Which lines in the rows below contain the string "kern"? Gather every one of them.

::::

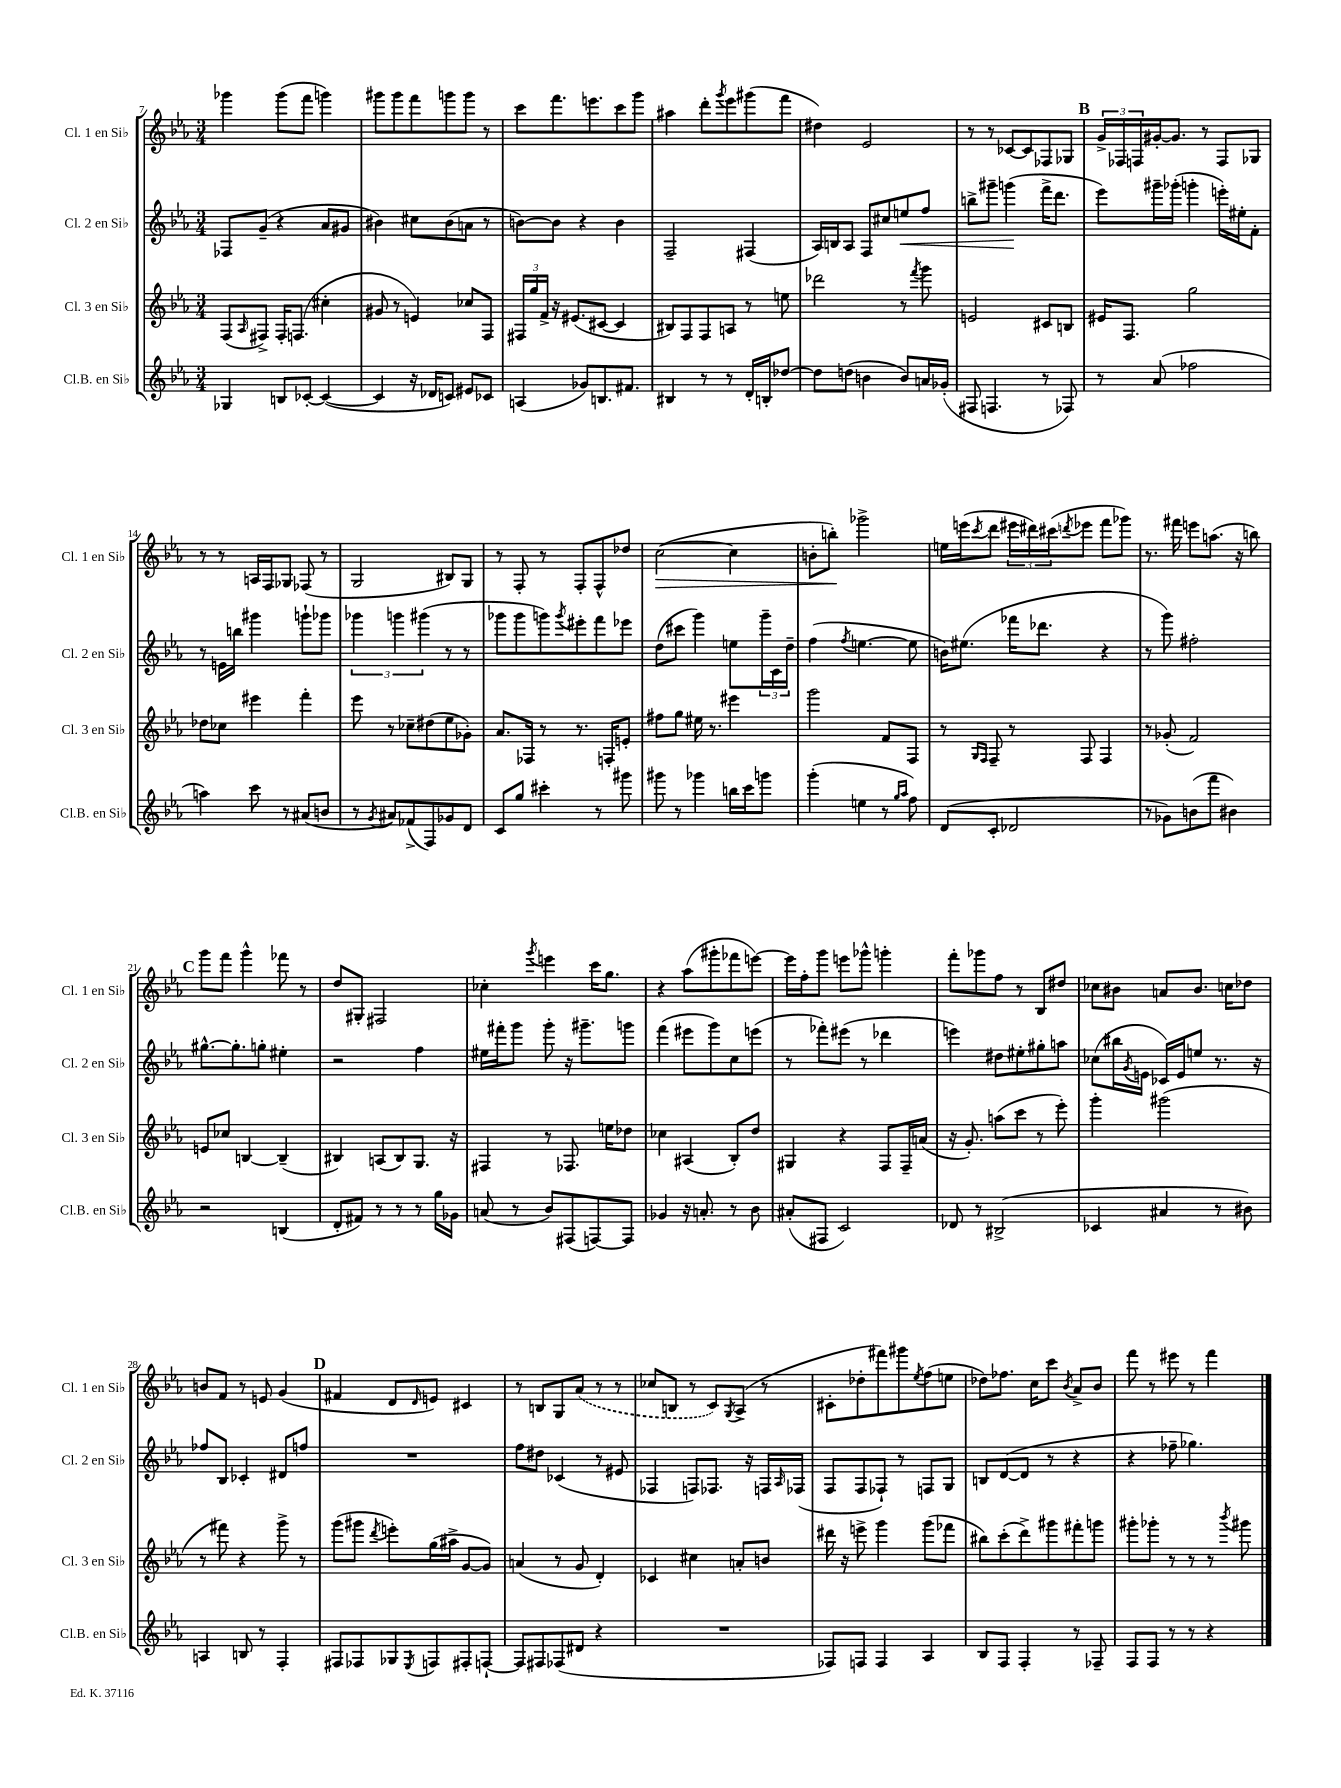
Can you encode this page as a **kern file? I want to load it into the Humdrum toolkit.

**kern	**kern	**kern	**kern
*staff4	*staff3	*staff2	*staff1
*clefG2	*clefG2	*clefG2	*clefG2
*k[b-e-a-]	*k[b-e-a-]	*k[b-e-a-]	*k[b-e-a-]
*M3/4	*M3/4	*M3/4	*M3/4
4G-	(8F	8F-	4ggg-
.	16qqA-	.	.
.	8F#^)	(8g~	.
8B	16F#'	4r	(8ggg-
.	(8.F	.	.
[8c-'	.	.	8fff
(4c-_	4cc#'	8a-	4ggg)
.	.	8g#	.
=	=	=	=
4c-]	8g#	4b#)	8ggg#
.	8r	.	8ggg#
16r	4e)	8cc#	8fff
16d-	.	.	.
8c)	.	(8b#	8ggg
8e#	8cc-	8a	8ggg
8c-	8F	8r	8r
=	=	=	=
(4A	24F#	[8b)	8ccc
.	24gg	.	.
.	24f^	.	.
.	16r	8b]	8.fff
.	(8.e#	.	.
8g-)	.	4r	.
.	.	.	8.eee
8.B	[8c#	.	.
.	4c#]	4b	8ccc
8.f#	.	.	.
.	.	.	8ggg
=	=	=	=
4B#	8B#)	2F~	4aa#
.	8F	.	.
8r	8F	.	8ddd'
.	.	.	8qggg
8r	8A	.	8eee-
16d'	8r	(4F#	(8ggg#
16B'	.	.	.
[8dd-	8ee	.	8fff
=	=	=	=
8dd-]	2ddd-	16A-)	4dd#)
.	.	16B	.
(8dd	.	8A-	.
4b	.	8F	2e-
.	.	8cc#	.
8b)	8r	8ee	.
.	8qfff	.	.
16a	8ggg	8ff	.
(16g-'	.	.	.
=	=	=	=
8F#	2e	8bb^	8r
4.F	.	8ggg#~	8r
.	.	(4ggg	[8c-
.	.	.	8c-]
8r	8c#	16fff^	8F-
.	.	8.ddd	.
8F-)	8B	.	8G-
=	=	=	=
8r	16e#	8eee-)	24g^
.	.	.	24F-
.	8.F	.	.
.	.	.	24F
(8a-	.	16ggg#~	[16g#'
.	.	(16ggg-'	8.g#]
2ff-	2gg	4ggg'	.
.	.	.	8r
.	.	16eee')	8F
.	.	16ee#'	.
.	.	8f'	8G-
=	=	=	=
4aa)	8dd-	8r	8r
.	8cc-	16e	8r
.	.	16bb	.
8ccc	4eee#	4ggg#	16A
.	.	.	16F
8r	.	.	8G-
(8a#	4fff'	8ggg`	(8F-
8b	.	8ggg-	8r
=	=	=	=
8r	8eee-	6ggg-	2G
8qg	.	.	.
8a#)	8r	.	.
.	.	6ggg	.
(8f-^	8cc-~	.	.
.	.	(6ggg#	.
8F)	(8dd#	.	.
8g-	8ee-	8r	8B#)
8d	8g-')	8r	8G
=	=	=	=
8c	8.a-	8ggg-	8r
8gg	.	8ggg-	8F'
.	16F-	.	.
4ccc#'	8r	8ggg)	8r
.	.	8qggg	.
.	8.r	8eee#'	8F'
8r	.	8fff	8F^^
.	16F'	.	.
8ggg#	8e'	8eee-	8dd-
=	=	=	=
8ggg#	8ff#	(8dd	([2cc
8r	8gg	8ccc#	.
4ggg-	16ee#	4ggg)	.
.	8.r	.	.
16bb	4eee#	8ee	4cc]
16ccc	.	.	.
8ggg	.	24ggg~	.
.	.	24c	.
.	.	24dd~	.
=	=	=	=
(4ggg'	2ggg	(4ff	8b'
.	.	.	8bb')
.	.	8qff	.
4ee	.	[4.ee	2ggg-^
8r	8f	.	.
16qqgg	.	.	.
16qqaa-	.	.	.
8ff)	8F	8ee]	.
=	=	=	=
(8d	8r	16b)	16ee
.	.	(8.ee#	(16eee
.	16qqG	.	.
.	16qqF	.	8qccc
8c'	8F~	.	8ddd
2d-	8r	16fff-	24eee#
.	.	.	24ddd#)
.	.	8.ddd-	.
.	.	.	(24ccc#
.	.	.	8qddd
.	8F	.	8eee-
.	4F	4r	8fff
.	.	.	8ggg-)
=	=	=	=
8r	8r	8r	8.r
8g-)	(8g-'	8ggg)	.
.	.	.	16fff#
(8b	2f)	2ff#'	8eee
8fff	.	.	(8.aa
4b#)	.	.	.
.	.	.	16r
.	.	.	8bb)
=	=	=	=
2r	8e	[8.gg#^^	8ggg
.	8cc-	.	8fff
.	.	8.gg#']	.
.	[4B	.	4ggg^^
.	.	8gg'	.
(4B	(4B~]	4ee#'	8fff-
.	.	.	8r
=	=	=	=
8d'	4B#)	2r	8dd
8f#)	.	.	8G#'
8r	(8A	.	2F#
8r	8B#)	.	.
8r	8.G	4ff	.
16gg	.	.	.
16g-	16r	.	.
=	=	=	=
(8a	4F#	16ee#	4cc-'
.	.	16fff#'	.
8r	.	8ggg	.
.	.	.	8qggg
8b-)	8r	8ggg'	4eee
(8F#	8.F-	16r	.
.	.	8.ggg#~	.
[8F)	.	.	16ccc
.	16ee	.	8.gg
8F]	8dd-	8ggg	.
=	=	=	=
4g-	4cc-	(4fff	4r
16r	(4A#	8eee#	(8aa-
8.a'	.	.	.
.	.	8ggg)	8ggg#'
8r	8B-')	8cc	8fff-
8b-	8dd	(8eee	[8eee)
=	=	=	=
(8a#'	4G#	8r	16eee]
.	.	.	16ff'
8F#	.	8fff-')	8ggg
2c)	4r	(8eee#	8eee
.	.	8r	8ggg-^^
.	8F	4ddd-	4ggg'
.	16F~	.	.
.	(16a	.	.
=	=	=	=
8d-	16r	4eee)	8fff'
.	8.g')	.	.
8r	.	.	8ggg-
(2B#^	(8aa	8dd#	8ff
.	8ccc	8ee#'	8r
.	8r	8gg#'	8B-
.	8eee-')	8aa	8dd#
=	=	=	=
4c-	4ggg'	(8cc-	8cc-
.	.	16bb#	8b#
.	.	8qg	.
.	.	16e	.
4a#	(2ggg#	16c-)	8a
.	.	16e	.
.	.	8ee	8.b#
8r	.	8.r	.
.	.	.	16cc
8b#)	.	.	8dd-
.	.	16r	.
=	=	=	=
4A	8r	8ff-	8b
.	8fff#)	8B-	8f
8B	4r	4c-'	8r
8r	.	.	8e
4F'	8ggg^	8d#	(4g
.	8r	8ff	.
=	=	=	=
8F#	(8ggg	2.r	4f#
8F-	8ggg#	.	.
.	8qddd	.	.
8G-	8eee')	.	8d
8qE-	.	.	16qqd
8F	(16gg	.	8e)
.	16aa#^	.	.
8F#'	[8g	.	4c#
[8F`	8g])	.	.
=	=	=	=
8F]	(4a	8ff	8r
8F#	.	8dd#	8B
(8F-	8r	(4c-	8G
8d#	8g	.	(8a-
4r	4d')	8r	8r
.	.	8e#	8r
=	=	=	=
2.r	4c-	4F-	8cc-
.	.	.	8B
.	4cc#	8F)	8r
.	.	8.F-	8c)
.	.	.	8qG
.	8a'	.	(8A-^
.	.	16r	.
.	8b	16F	8r
.	.	16qqA-	.
.	.	(16F-	.
=	=	=	=
8F-)	16ddd#	8F	8c#'
.	16r	.	.
8F	8eee^	8F	8dd-'
4F	4ggg	8F-`)	8fff#)
.	.	8r	8ggg#
.	.	.	8qee-
4A-	(8ggg	8F	(8ff
.	8fff-	8G	8ee
=	=	=	=
8B-	8bb#)	8B	8dd-)
8F	(8ccc'	([8d	8.ff-
4F'	8ddd^)	8d]	.
.	.	.	16cc
.	8ggg#	8r	8ccc
.	.	.	8qb-
8r	8fff#'	4r	8a-^
8F-~	8ggg	.	8b-
=	=	=	=
8F	8ggg#'	4r	8fff
8F	8ggg-'	.	8r
8r	8r	8ff-~	8eee#
8r	8r	4.gg-)	8r
4r	8r	.	4fff
.	8qbbb-	.	.
.	8ggg#	.	.
==	==	==	==
*-	*-	*-	*-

::::

- [OUTPUT BELOW]:
Can you encode this page as a **kern file? I want to load it into the Humdrum toolkit.
**kern	**kern	**kern	**kern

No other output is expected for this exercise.